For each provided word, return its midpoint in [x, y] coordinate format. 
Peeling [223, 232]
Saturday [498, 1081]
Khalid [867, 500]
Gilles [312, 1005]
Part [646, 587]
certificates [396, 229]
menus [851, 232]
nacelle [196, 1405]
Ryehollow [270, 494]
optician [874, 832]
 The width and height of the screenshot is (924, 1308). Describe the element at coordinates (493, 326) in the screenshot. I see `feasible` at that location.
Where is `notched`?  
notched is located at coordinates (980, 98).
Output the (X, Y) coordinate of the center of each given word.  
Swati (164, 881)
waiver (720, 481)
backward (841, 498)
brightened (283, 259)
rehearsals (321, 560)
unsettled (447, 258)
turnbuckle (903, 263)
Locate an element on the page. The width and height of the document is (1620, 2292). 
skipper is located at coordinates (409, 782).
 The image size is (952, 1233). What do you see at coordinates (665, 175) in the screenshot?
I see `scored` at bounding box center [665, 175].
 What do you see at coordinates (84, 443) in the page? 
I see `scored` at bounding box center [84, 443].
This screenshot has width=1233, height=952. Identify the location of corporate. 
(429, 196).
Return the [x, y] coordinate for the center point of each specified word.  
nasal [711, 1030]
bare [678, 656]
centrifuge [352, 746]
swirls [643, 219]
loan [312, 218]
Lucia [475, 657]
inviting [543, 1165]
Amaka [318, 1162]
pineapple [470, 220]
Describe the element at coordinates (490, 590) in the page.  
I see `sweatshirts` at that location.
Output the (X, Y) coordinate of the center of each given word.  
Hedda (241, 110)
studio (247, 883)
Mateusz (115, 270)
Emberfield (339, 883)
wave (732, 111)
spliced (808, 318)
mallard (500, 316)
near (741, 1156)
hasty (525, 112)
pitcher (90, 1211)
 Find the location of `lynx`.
^^^^^^^^
Aim: Pull out each line of the data above that contains the string "page". Treat uppercase and lowercase as different.

Answer in full:
Locate an element on the page. The width and height of the document is (1620, 2292). 
 What do you see at coordinates (84, 443) in the page? 
Describe the element at coordinates (490, 590) in the page.  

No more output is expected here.